* What is expected:
Would you give the entries again word for word, with no pictures in the copy?

* Data for this task:
---
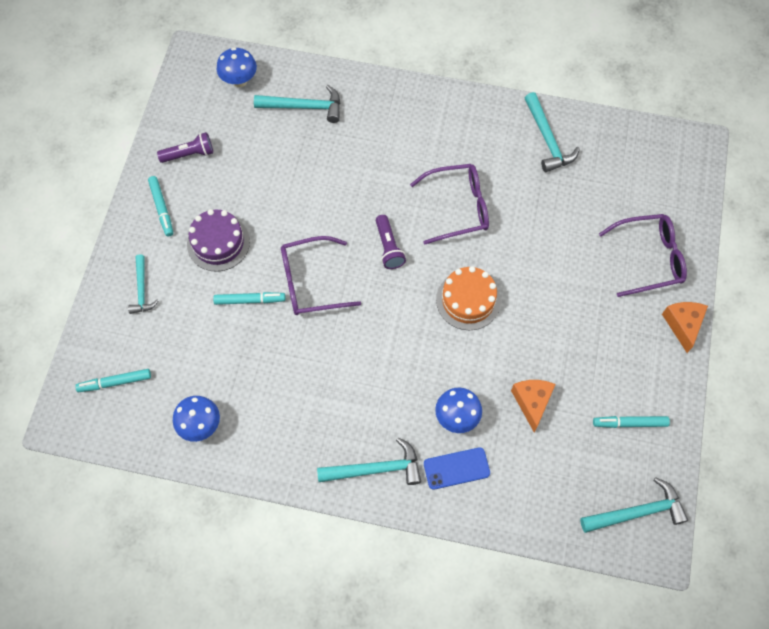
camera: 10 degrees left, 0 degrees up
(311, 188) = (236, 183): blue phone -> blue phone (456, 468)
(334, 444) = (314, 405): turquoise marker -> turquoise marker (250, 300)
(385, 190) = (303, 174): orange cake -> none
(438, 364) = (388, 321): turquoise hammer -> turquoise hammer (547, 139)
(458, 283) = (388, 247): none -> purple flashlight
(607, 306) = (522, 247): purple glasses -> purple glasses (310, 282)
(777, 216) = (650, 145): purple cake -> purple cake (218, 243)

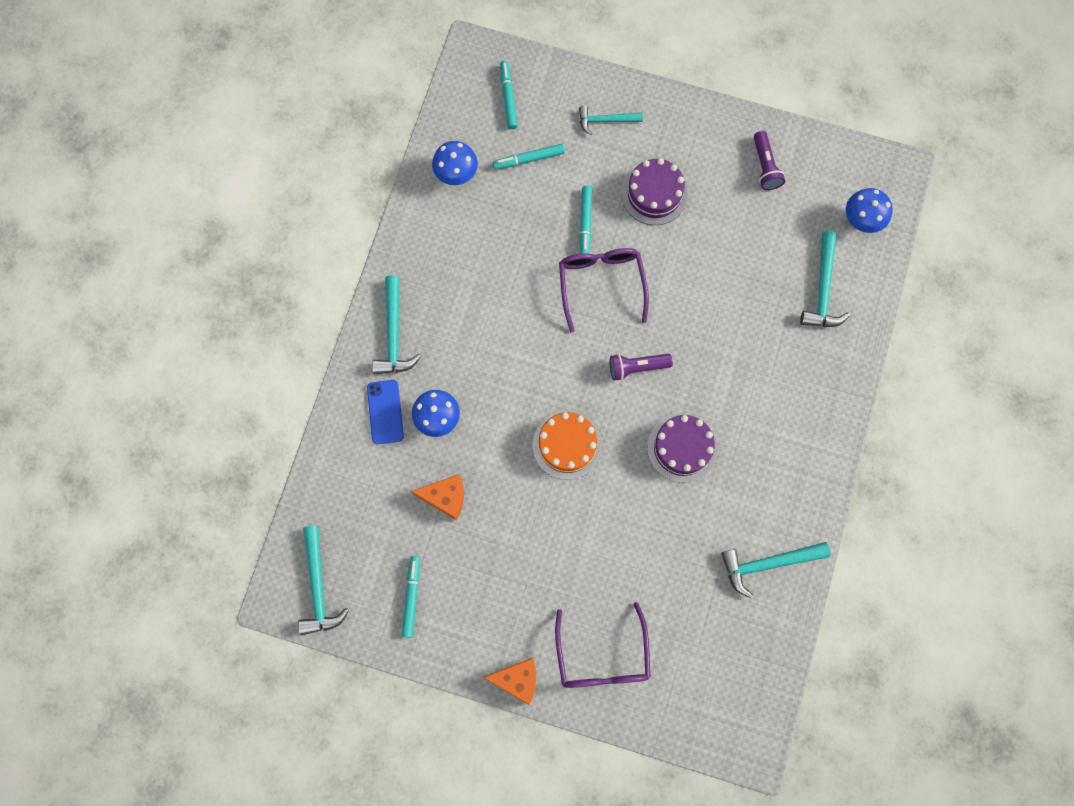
camera: 95 degrees right, 10 degrees up
(161, 208) = (699, 139): turquoise marker -> turquoise marker (528, 159)
(458, 207) = (682, 448): purple glasses -> purple cake

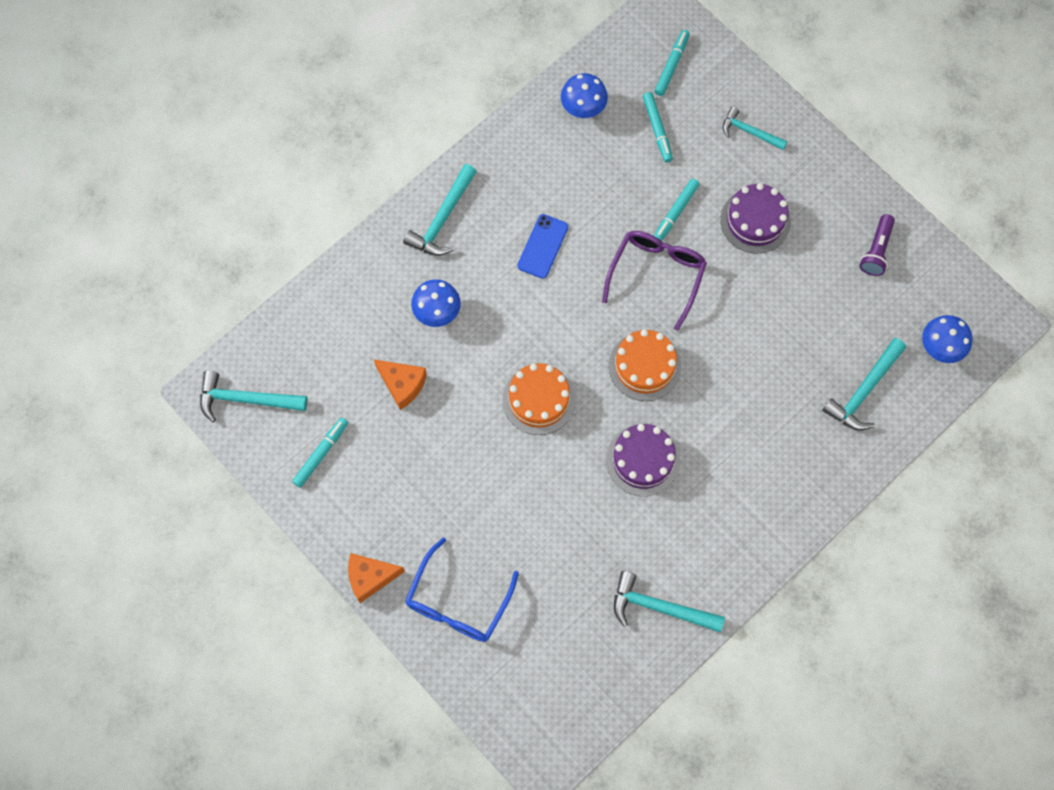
camera: 30 degrees right, 5 degrees down
(319, 587) = (246, 399): turquoise hammer -> turquoise hammer turned 75 degrees clockwise
(385, 412) = (394, 282): blue phone -> blue phone (542, 246)
(517, 679) = (370, 577): orange cheese -> orange cheese turned 135 degrees clockwise
(528, 159) = (657, 129): turquoise marker -> turquoise marker turned 120 degrees counterclockwise
(602, 656) = (458, 602): purple glasses -> blue glasses
(637, 367) = (644, 366): purple flashlight -> orange cake

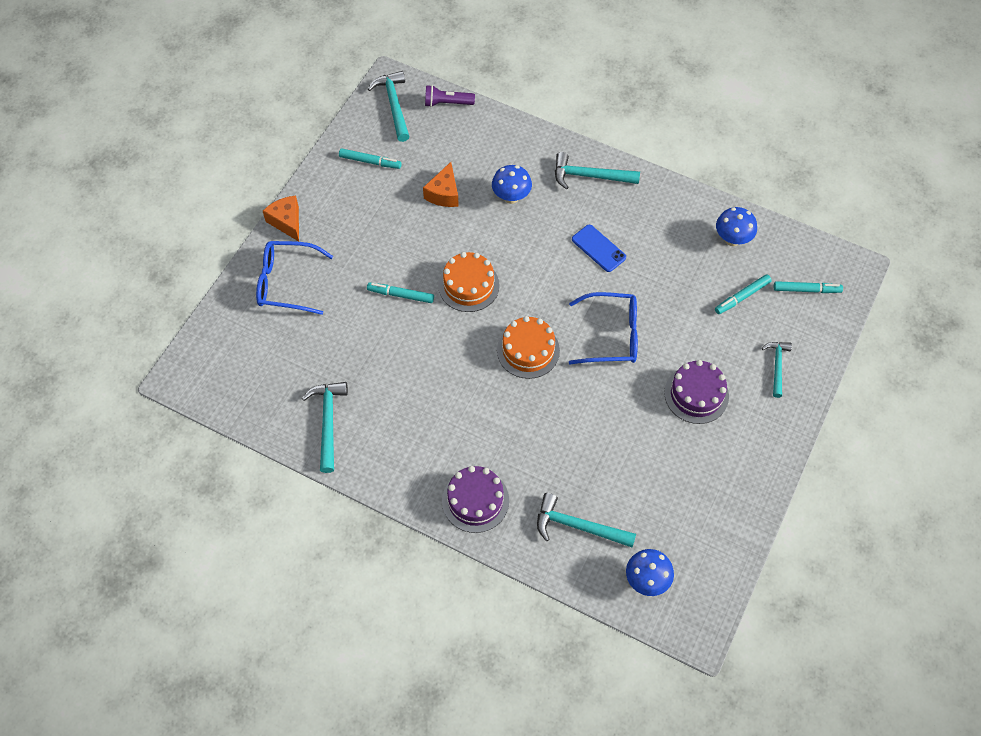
camera: 70 degrees right, 10 degrees down
(542, 246) = (598, 248): blue phone -> blue phone turned 45 degrees clockwise
(642, 460) = (447, 373): purple cake -> purple cake (475, 500)
(656, 275) = (612, 335): purple glasses -> blue glasses
(675, 213) = (673, 332): turquoise marker -> turquoise marker (401, 295)
(876, 250) = (716, 500): purple flashlight -> purple flashlight (447, 103)

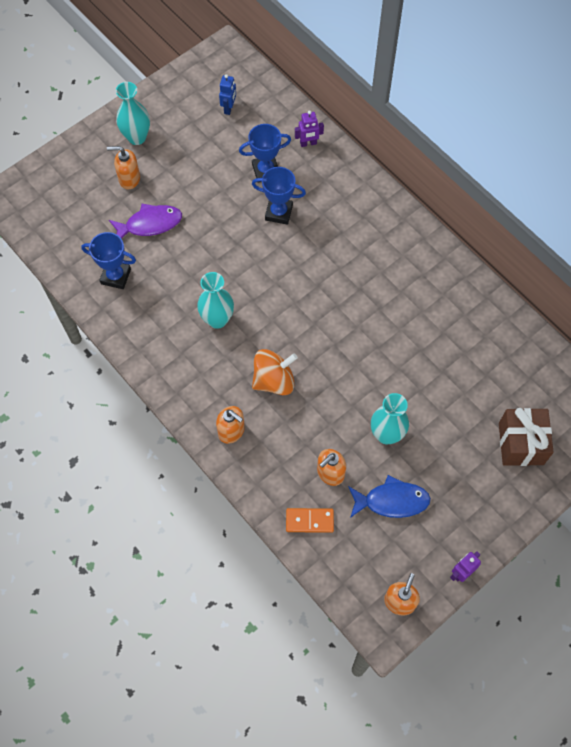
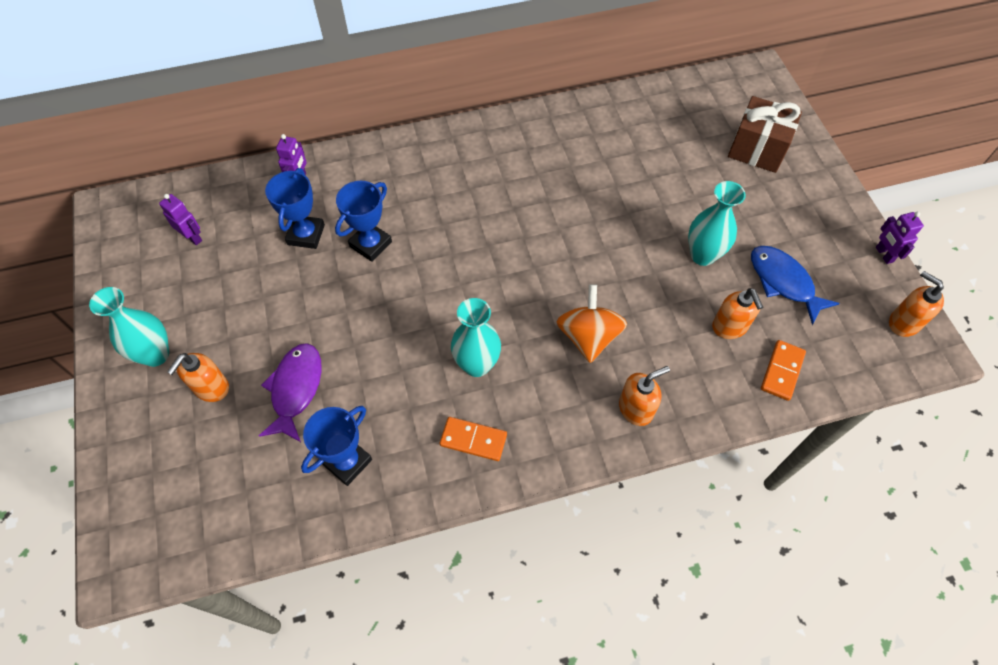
camera: 65 degrees left, 5 degrees down
(162, 340) = (473, 440): none -> orange domino
(229, 108) = (192, 237): blue robot -> purple robot
(392, 501) = (783, 282): blue fish -> blue fish turned 60 degrees counterclockwise

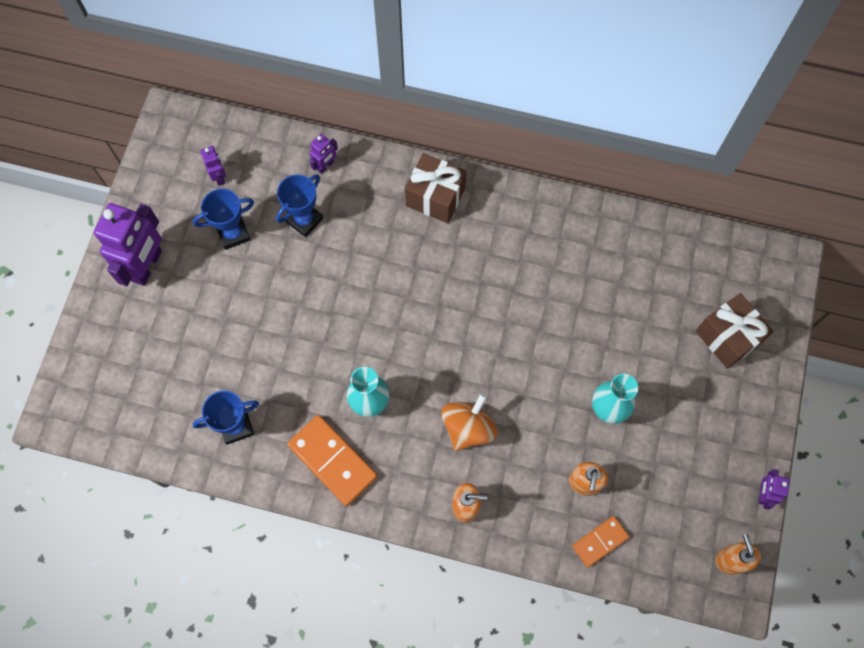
camera: 30 degrees right, 10 degrees up
(155, 354) = (147, 266): turquoise vase -> purple robot
(211, 388) = (172, 315): orange soap dispenser -> none
(295, 389) = (230, 349): purple fish -> none
(370, 244) = (349, 255): blue trophy -> blue trophy (233, 233)
(424, 159) = (435, 197): none -> brown gift
(473, 440) = (332, 461): orange domino -> orange domino, size x1.70
(783, 282) = (657, 470): blue fish -> none

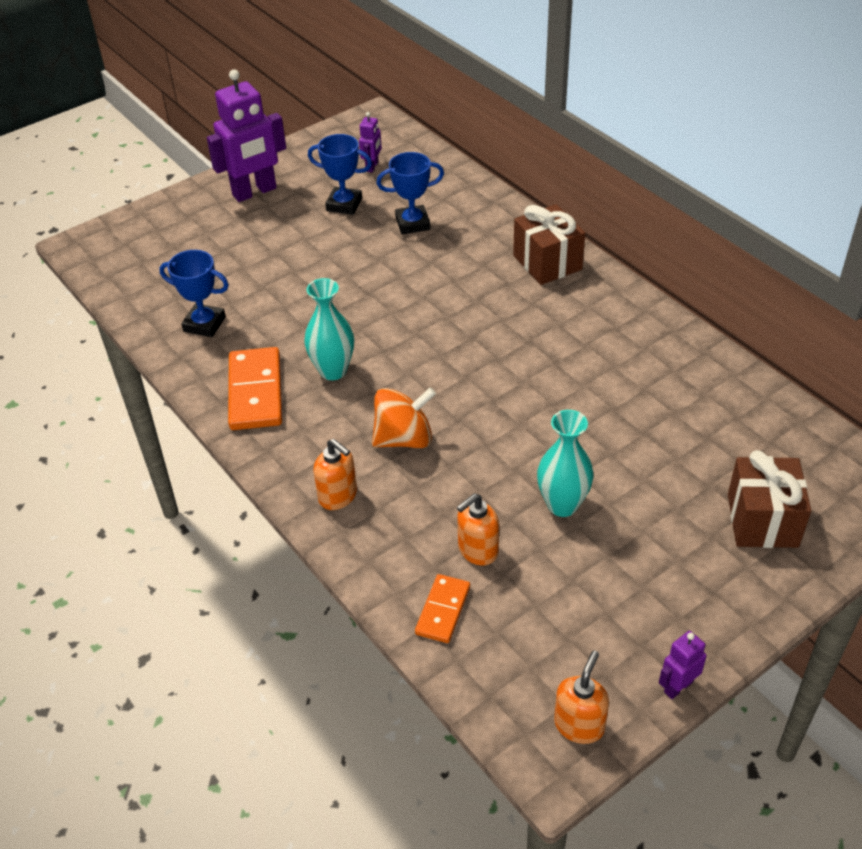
camera: 40 degrees right, 25 degrees down
(325, 166) = (469, 199): purple robot -> none
(600, 541) = (443, 610): orange domino -> orange domino turned 75 degrees counterclockwise

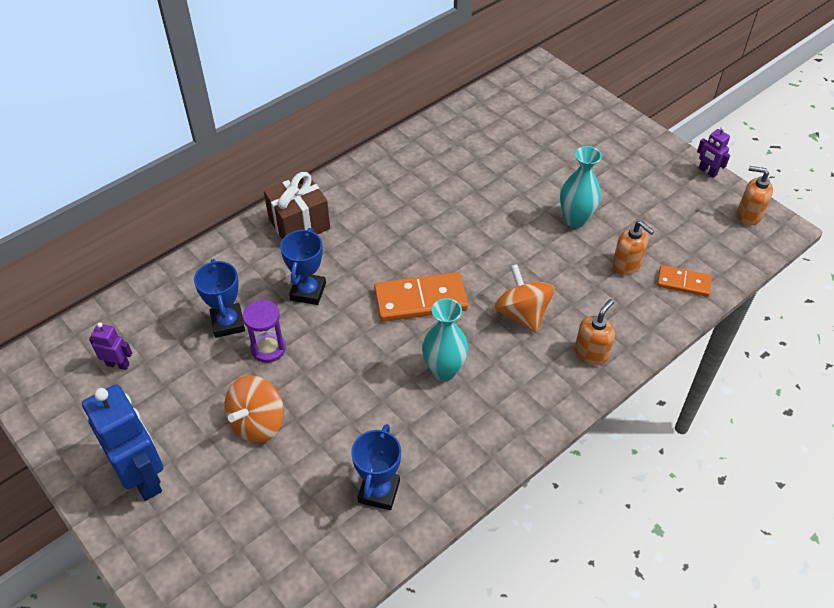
camera: 95 degrees left, 5 degrees up
(254, 192) = (144, 477): purple robot -> blue robot
(256, 392) = (476, 429): orange domino -> orange domino (420, 300)
(294, 248) = (258, 423): none -> orange spinning top
(344, 204) = (185, 384): blue trophy -> blue trophy (308, 291)
(378, 250) = (268, 348): none -> purple hourglass
(762, 520) = (571, 126): brown gift -> none

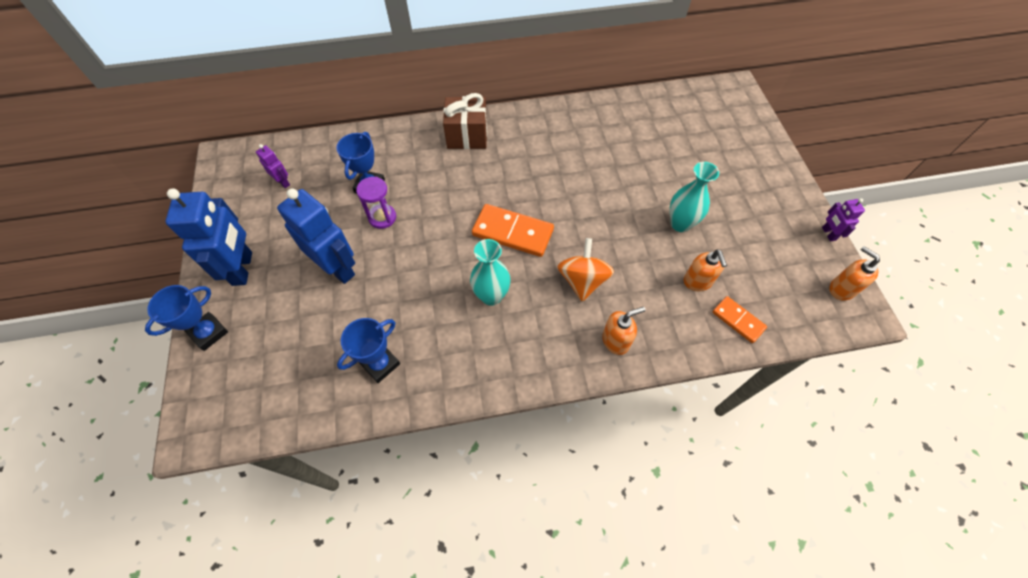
camera: 30 degrees right, 10 degrees up
(258, 423) = (338, 268): orange spinning top -> blue robot
(308, 291) = (438, 188): blue trophy -> blue trophy (209, 333)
---
* Response to the exercise:
camera: 10 degrees left, 0 degrees up
(311, 188) = (236, 183): blue phone -> blue phone (456, 468)
(334, 444) = (314, 405): turquoise marker -> turquoise marker (250, 300)
(385, 190) = (303, 174): orange cake -> none
(438, 364) = (388, 321): turquoise hammer -> turquoise hammer (547, 139)
(458, 283) = (388, 247): none -> purple flashlight
(607, 306) = (522, 247): purple glasses -> purple glasses (310, 282)
(777, 216) = (650, 145): purple cake -> purple cake (218, 243)

camera: 95 degrees right, 10 degrees up
(161, 208) = (699, 139): turquoise marker -> turquoise marker (528, 159)
(458, 207) = (682, 448): purple glasses -> purple cake

camera: 30 degrees right, 5 degrees down
(319, 587) = (246, 399): turquoise hammer -> turquoise hammer turned 75 degrees clockwise
(385, 412) = (394, 282): blue phone -> blue phone (542, 246)
(517, 679) = (370, 577): orange cheese -> orange cheese turned 135 degrees clockwise
(528, 159) = (657, 129): turquoise marker -> turquoise marker turned 120 degrees counterclockwise
(602, 656) = (458, 602): purple glasses -> blue glasses
(637, 367) = (644, 366): purple flashlight -> orange cake

camera: 70 degrees right, 10 degrees down
(542, 246) = (598, 248): blue phone -> blue phone turned 45 degrees clockwise
(642, 460) = (447, 373): purple cake -> purple cake (475, 500)
(656, 275) = (612, 335): purple glasses -> blue glasses
(675, 213) = (673, 332): turquoise marker -> turquoise marker (401, 295)
(876, 250) = (716, 500): purple flashlight -> purple flashlight (447, 103)

camera: 65 degrees left, 5 degrees down
(162, 340) = (473, 440): none -> orange domino
(229, 108) = (192, 237): blue robot -> purple robot
(392, 501) = (783, 282): blue fish -> blue fish turned 60 degrees counterclockwise

camera: 30 degrees right, 10 degrees up
(155, 354) = (147, 266): turquoise vase -> purple robot
(211, 388) = (172, 315): orange soap dispenser -> none
(295, 389) = (230, 349): purple fish -> none
(370, 244) = (349, 255): blue trophy -> blue trophy (233, 233)
(424, 159) = (435, 197): none -> brown gift
(473, 440) = (332, 461): orange domino -> orange domino, size x1.70
(783, 282) = (657, 470): blue fish -> none

camera: 40 degrees right, 25 degrees down
(325, 166) = (469, 199): purple robot -> none
(600, 541) = (443, 610): orange domino -> orange domino turned 75 degrees counterclockwise

camera: 95 degrees left, 5 degrees up
(254, 192) = (144, 477): purple robot -> blue robot
(256, 392) = (476, 429): orange domino -> orange domino (420, 300)
(294, 248) = (258, 423): none -> orange spinning top
(344, 204) = (185, 384): blue trophy -> blue trophy (308, 291)
(378, 250) = (268, 348): none -> purple hourglass
(762, 520) = (571, 126): brown gift -> none

camera: 30 degrees right, 10 degrees up
(258, 423) = (338, 268): orange spinning top -> blue robot
(308, 291) = (438, 188): blue trophy -> blue trophy (209, 333)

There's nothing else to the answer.